# MATERIAL PROVIDED:
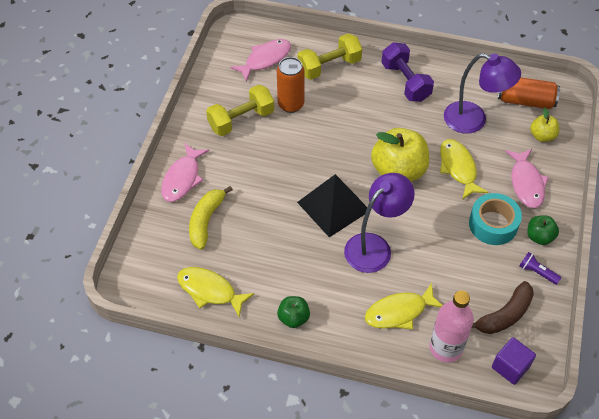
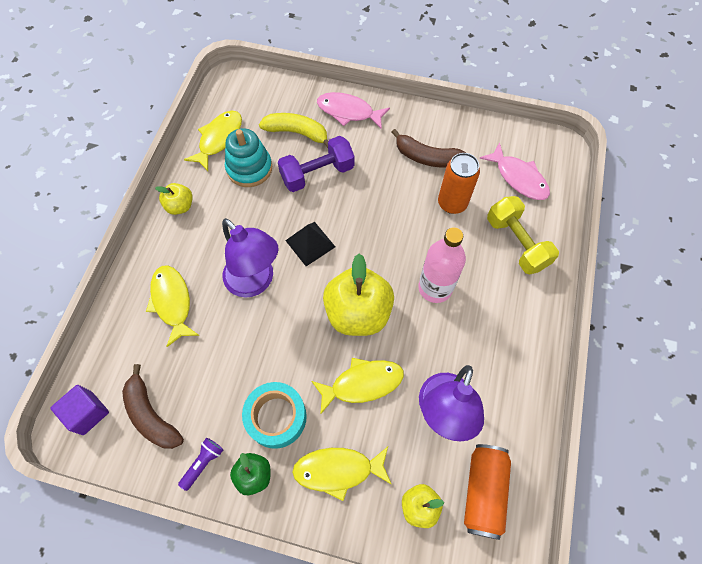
camera: 90 degrees right, 10 degrees up
(241, 120) = (426, 157): yellow dumbbell -> brown banana
(248, 260) = (249, 168): none -> turquoise stacking toy
(293, 318) = (180, 206): green apple -> yellow apple
(333, 206) = (310, 243): black pyramid -> black pyramid, size x0.63
(405, 82) = (501, 330): purple dumbbell -> purple dumbbell (317, 174)
(446, 348) = (123, 346): pink bottle -> pink bottle (435, 288)
(526, 183) = (338, 470): pink fish -> yellow fish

# YOUR TASK:
Repeat each line, unchanged, from the line that contains "(241, 120) = (426, 157): yellow" to the end of the listing above.

# OUTPUT OF THE EXERCISE:
(241, 120) = (426, 157): yellow dumbbell -> brown banana
(248, 260) = (249, 168): none -> turquoise stacking toy
(293, 318) = (180, 206): green apple -> yellow apple
(333, 206) = (310, 243): black pyramid -> black pyramid, size x0.63
(405, 82) = (501, 330): purple dumbbell -> purple dumbbell (317, 174)
(446, 348) = (123, 346): pink bottle -> pink bottle (435, 288)
(526, 183) = (338, 470): pink fish -> yellow fish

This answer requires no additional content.